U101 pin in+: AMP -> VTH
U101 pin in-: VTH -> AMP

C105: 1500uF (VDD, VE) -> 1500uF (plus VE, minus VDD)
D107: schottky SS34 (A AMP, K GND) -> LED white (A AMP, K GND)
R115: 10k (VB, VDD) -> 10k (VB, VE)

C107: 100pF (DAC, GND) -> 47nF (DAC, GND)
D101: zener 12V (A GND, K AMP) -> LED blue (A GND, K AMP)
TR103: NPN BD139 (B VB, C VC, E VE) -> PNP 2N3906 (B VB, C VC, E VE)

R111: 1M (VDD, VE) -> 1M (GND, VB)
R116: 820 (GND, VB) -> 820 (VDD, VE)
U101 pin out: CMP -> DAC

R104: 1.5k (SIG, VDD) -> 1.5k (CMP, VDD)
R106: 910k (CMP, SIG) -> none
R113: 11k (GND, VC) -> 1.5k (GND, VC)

Work required — The task requires an exact transcription of all the data.

Result of the exercise —
U101 pin in+: AMP -> VTH
U101 pin in-: VTH -> AMP

C105: 1500uF (VDD, VE) -> 1500uF (plus VE, minus VDD)
D107: schottky SS34 (A AMP, K GND) -> LED white (A AMP, K GND)
R115: 10k (VB, VDD) -> 10k (VB, VE)

C107: 100pF (DAC, GND) -> 47nF (DAC, GND)
D101: zener 12V (A GND, K AMP) -> LED blue (A GND, K AMP)
TR103: NPN BD139 (B VB, C VC, E VE) -> PNP 2N3906 (B VB, C VC, E VE)

R111: 1M (VDD, VE) -> 1M (GND, VB)
R116: 820 (GND, VB) -> 820 (VDD, VE)
U101 pin out: CMP -> DAC

R104: 1.5k (SIG, VDD) -> 1.5k (CMP, VDD)
R106: 910k (CMP, SIG) -> none
R113: 11k (GND, VC) -> 1.5k (GND, VC)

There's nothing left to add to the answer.